● **INSTRUCTIONS TO FOLLOW**: Start with the line that holds "grey pencil: 9 -> 12". Please copy it and each remaining line below exactly, leaving pictures out.

● **Scene difference descriptions**:

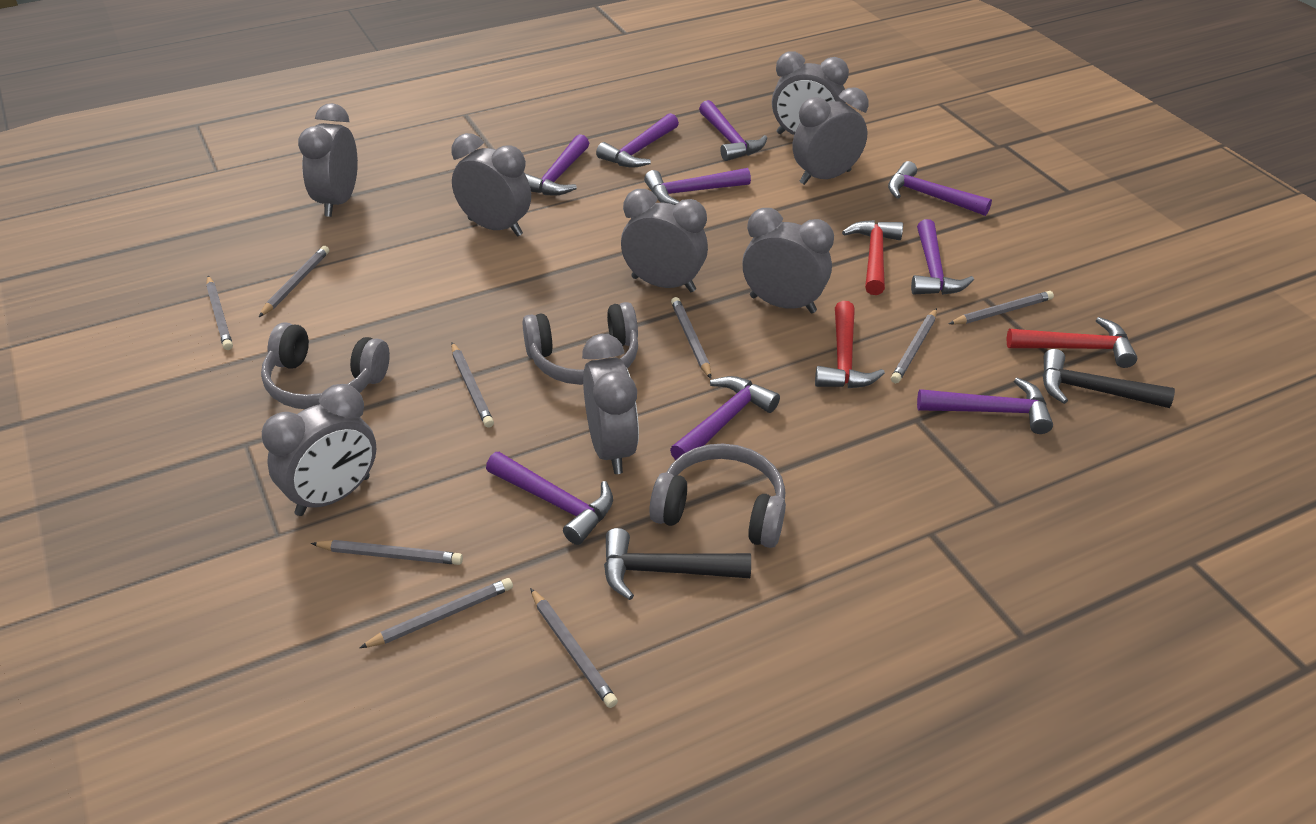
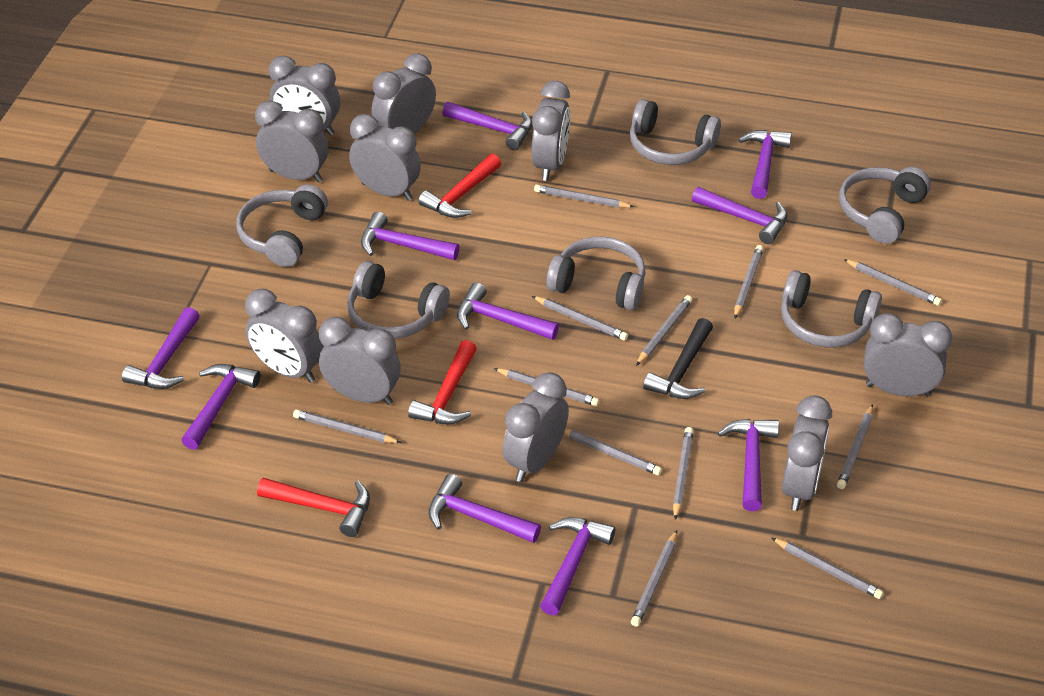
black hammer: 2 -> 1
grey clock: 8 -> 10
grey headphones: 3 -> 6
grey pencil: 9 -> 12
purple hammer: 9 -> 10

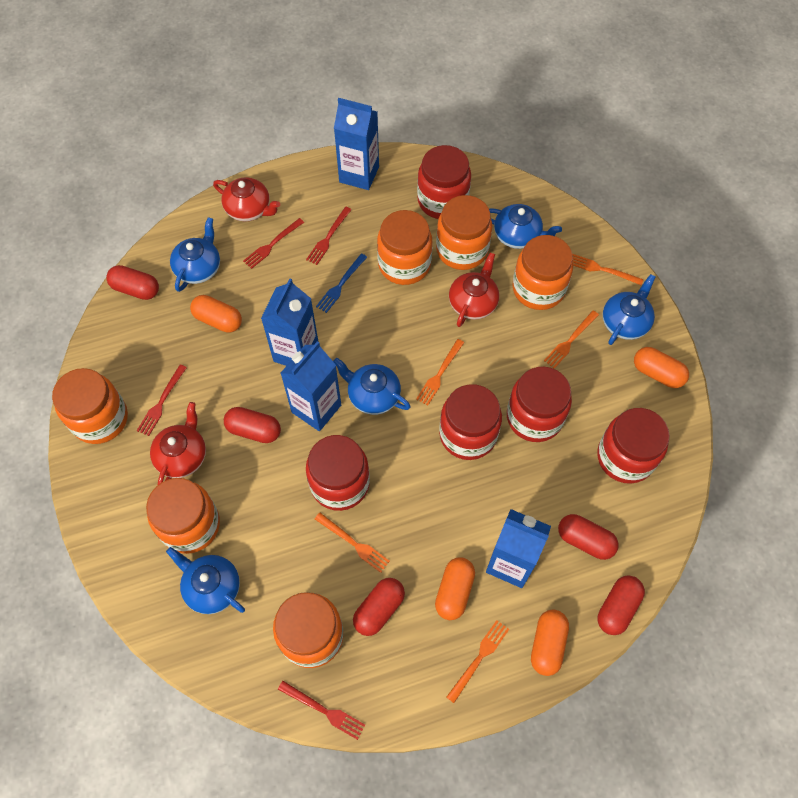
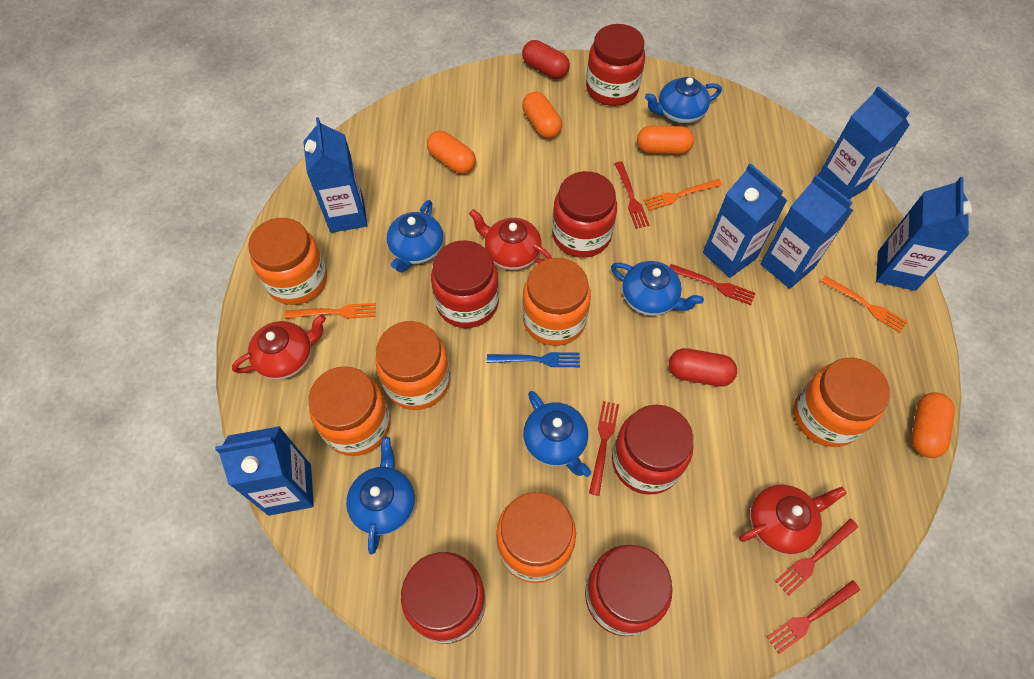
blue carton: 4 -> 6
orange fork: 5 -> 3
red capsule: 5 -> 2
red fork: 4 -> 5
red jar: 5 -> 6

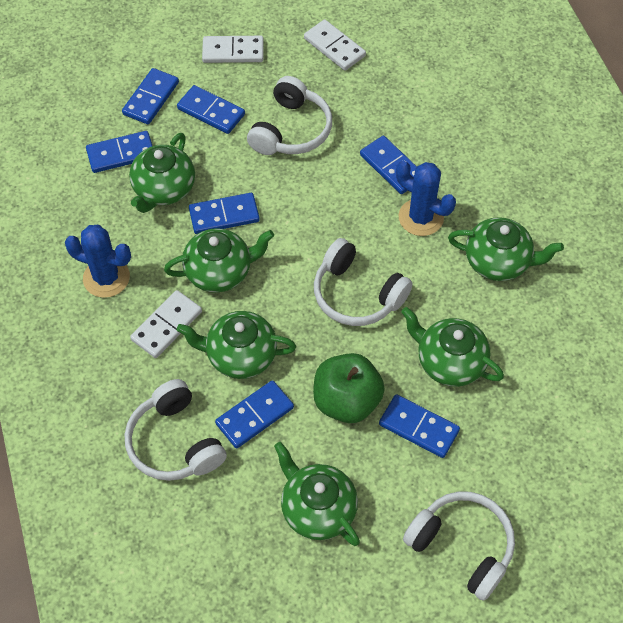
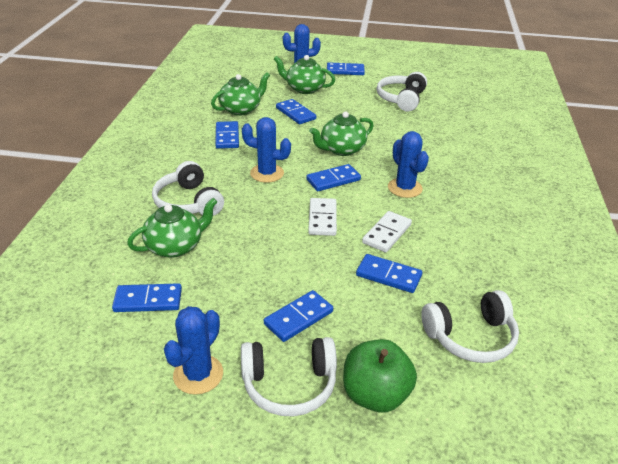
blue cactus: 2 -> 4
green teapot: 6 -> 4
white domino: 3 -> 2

● **FINISHED EXERCISE**:
grey pencil: 9 -> 12
purple hammer: 9 -> 10

blue carton: 4 -> 6
orange fork: 5 -> 3
red capsule: 5 -> 2
red fork: 4 -> 5
red jar: 5 -> 6

blue cactus: 2 -> 4
green teapot: 6 -> 4
white domino: 3 -> 2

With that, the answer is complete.